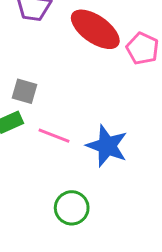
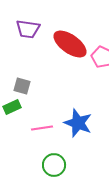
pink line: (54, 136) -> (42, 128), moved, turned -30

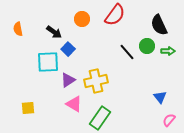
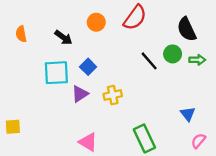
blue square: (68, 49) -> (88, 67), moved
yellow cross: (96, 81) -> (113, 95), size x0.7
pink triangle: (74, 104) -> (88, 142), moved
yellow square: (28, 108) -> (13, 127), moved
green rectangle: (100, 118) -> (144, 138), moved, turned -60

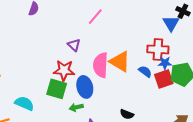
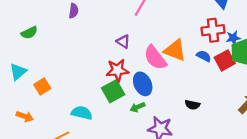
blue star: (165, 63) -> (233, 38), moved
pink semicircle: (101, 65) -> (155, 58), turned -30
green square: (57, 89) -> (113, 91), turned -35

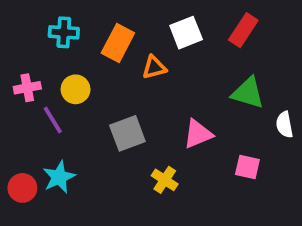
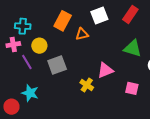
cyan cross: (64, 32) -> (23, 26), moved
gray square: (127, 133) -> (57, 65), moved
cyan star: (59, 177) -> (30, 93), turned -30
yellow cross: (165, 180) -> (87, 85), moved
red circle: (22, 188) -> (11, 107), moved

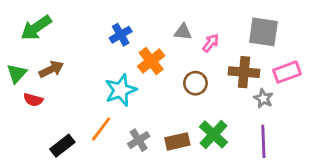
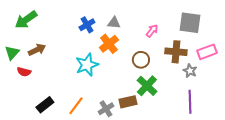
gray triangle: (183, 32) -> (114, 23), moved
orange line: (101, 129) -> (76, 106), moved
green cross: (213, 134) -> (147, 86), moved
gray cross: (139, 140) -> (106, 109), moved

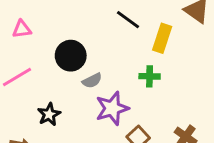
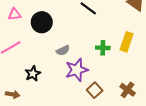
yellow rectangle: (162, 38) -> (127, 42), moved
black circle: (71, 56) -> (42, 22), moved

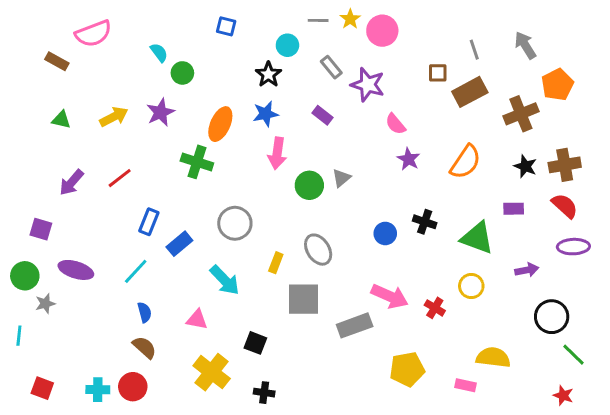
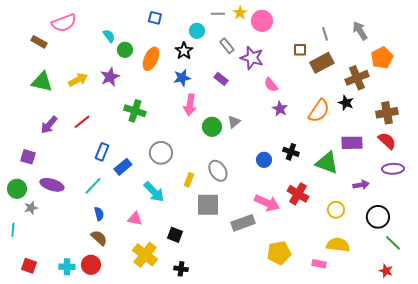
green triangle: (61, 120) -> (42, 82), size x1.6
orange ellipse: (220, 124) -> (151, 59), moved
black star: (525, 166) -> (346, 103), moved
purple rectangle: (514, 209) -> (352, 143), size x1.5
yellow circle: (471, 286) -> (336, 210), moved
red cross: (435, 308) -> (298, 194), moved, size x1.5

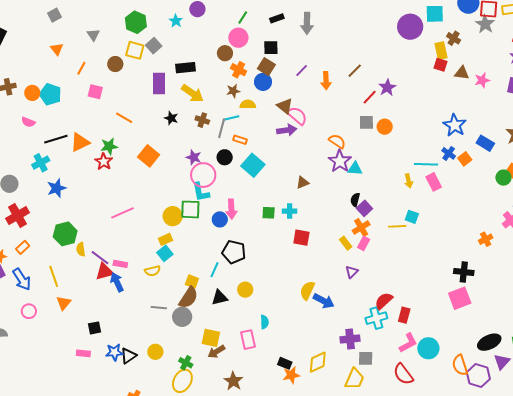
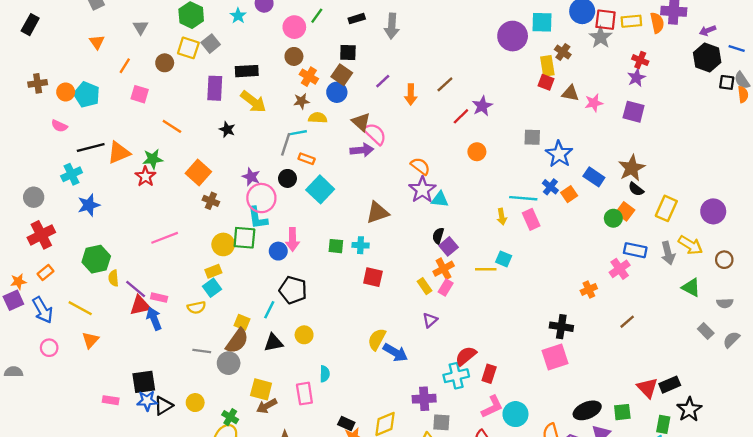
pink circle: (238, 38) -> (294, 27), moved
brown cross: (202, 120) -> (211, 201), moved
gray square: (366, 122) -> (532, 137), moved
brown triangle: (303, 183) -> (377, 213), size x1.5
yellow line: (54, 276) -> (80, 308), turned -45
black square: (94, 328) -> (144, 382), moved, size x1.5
:::
- **Assignment**
Each line above starting at the one holding "cyan cross: (64, 32) -> (23, 26), moved" and ending at the one holding "gray cross: (139, 140) -> (106, 109), moved" should be set down exactly as it stands, both ends included, with no pictures.

- **Your solution**
cyan cross: (64, 32) -> (23, 26), moved
gray square: (127, 133) -> (57, 65), moved
cyan star: (59, 177) -> (30, 93), turned -30
yellow cross: (165, 180) -> (87, 85), moved
red circle: (22, 188) -> (11, 107), moved

gray triangle: (183, 32) -> (114, 23), moved
orange line: (101, 129) -> (76, 106), moved
green cross: (213, 134) -> (147, 86), moved
gray cross: (139, 140) -> (106, 109), moved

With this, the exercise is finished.